------ Data for processing ------
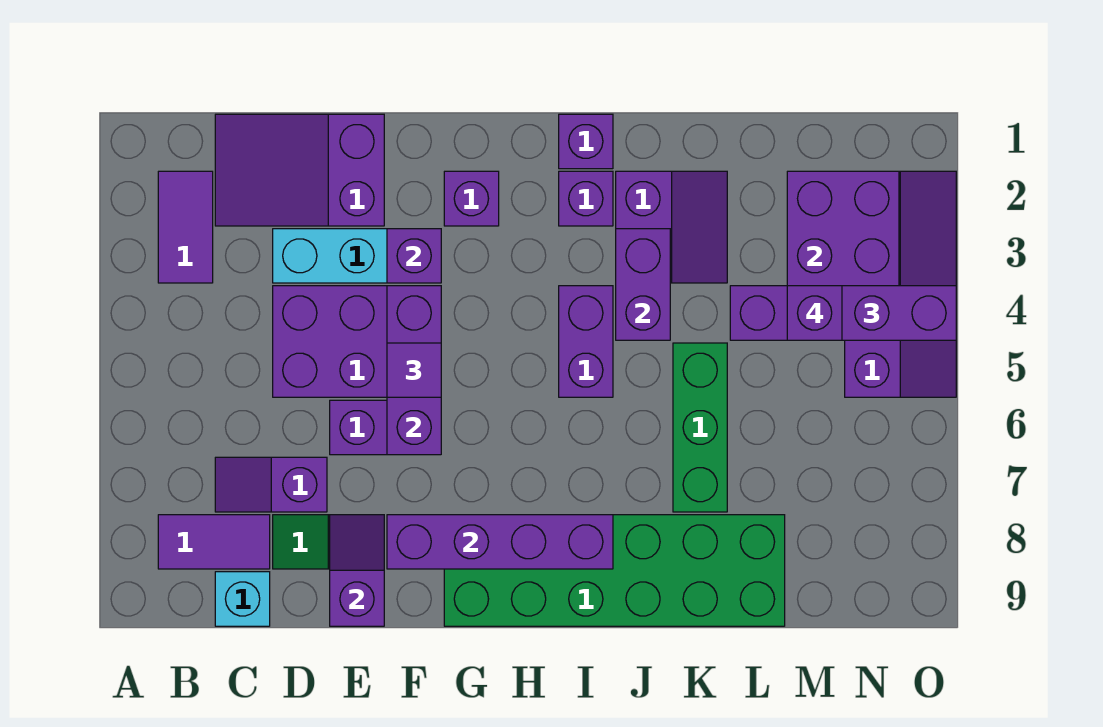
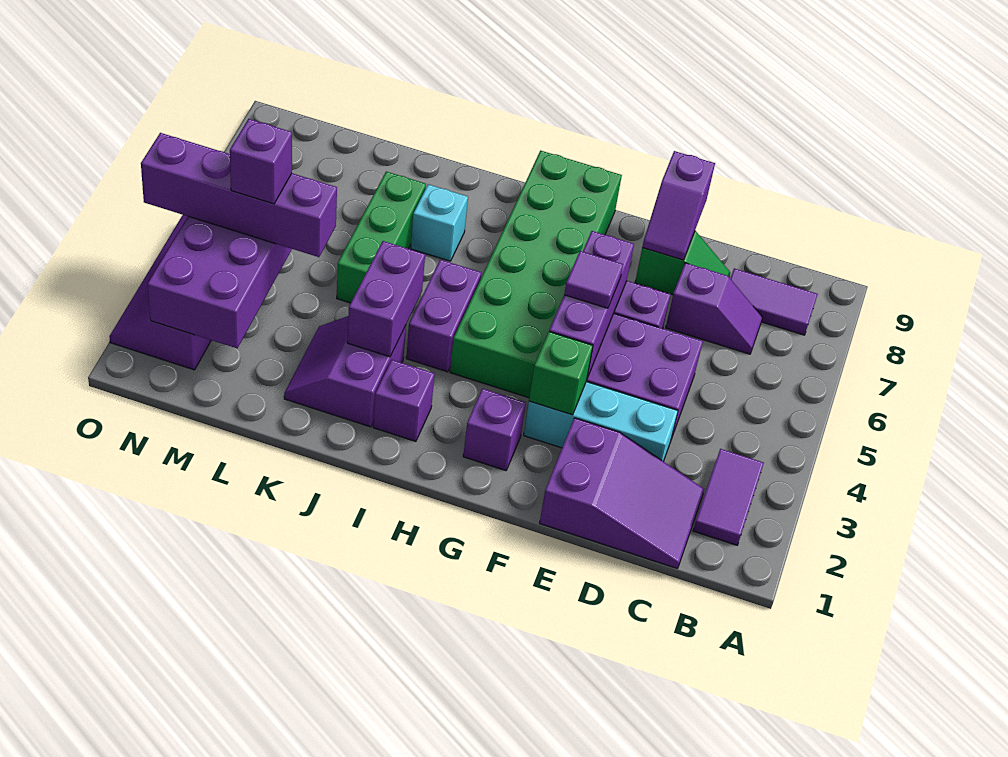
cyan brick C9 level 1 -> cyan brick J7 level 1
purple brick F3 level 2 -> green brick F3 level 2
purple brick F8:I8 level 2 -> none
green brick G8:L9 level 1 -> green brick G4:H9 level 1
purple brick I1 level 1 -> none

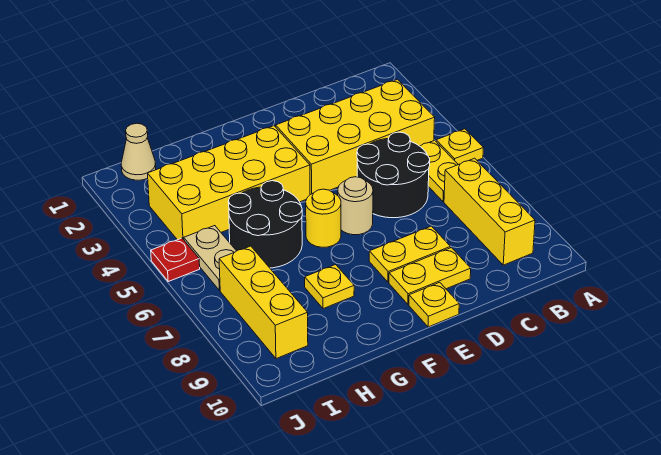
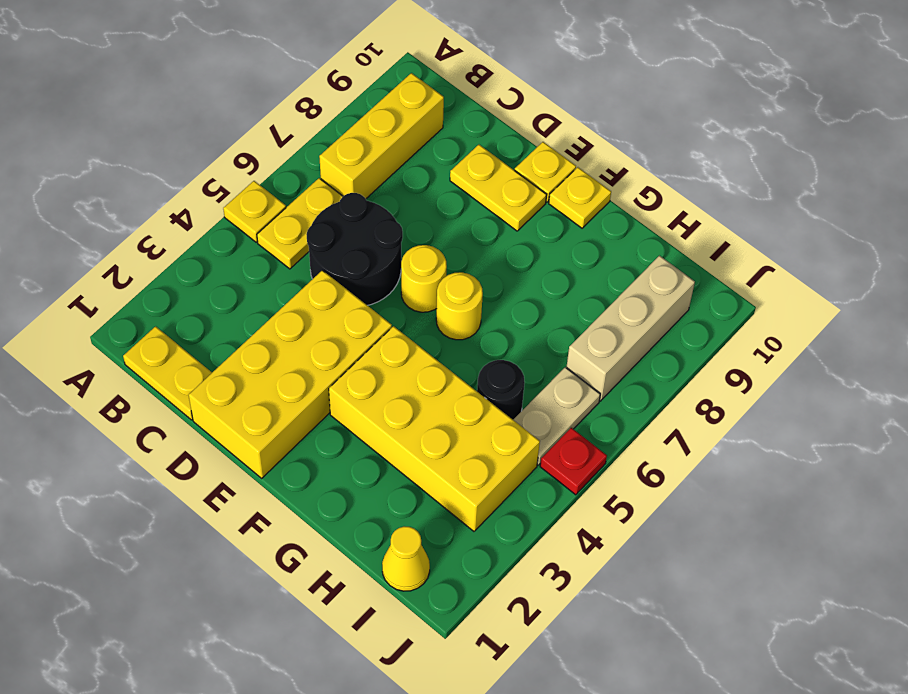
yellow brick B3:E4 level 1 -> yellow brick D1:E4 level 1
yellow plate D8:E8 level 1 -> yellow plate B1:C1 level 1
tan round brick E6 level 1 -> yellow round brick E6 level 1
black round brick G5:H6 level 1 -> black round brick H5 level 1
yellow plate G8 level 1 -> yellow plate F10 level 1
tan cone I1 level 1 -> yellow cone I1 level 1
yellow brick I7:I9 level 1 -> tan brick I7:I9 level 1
------
◆ **What to produce**: Wherever the word "purple" turns up in the material, copy the whole line.

◆ **Exercise answer**:
purple brick F3 level 2 -> green brick F3 level 2
purple brick F8:I8 level 2 -> none
purple brick I1 level 1 -> none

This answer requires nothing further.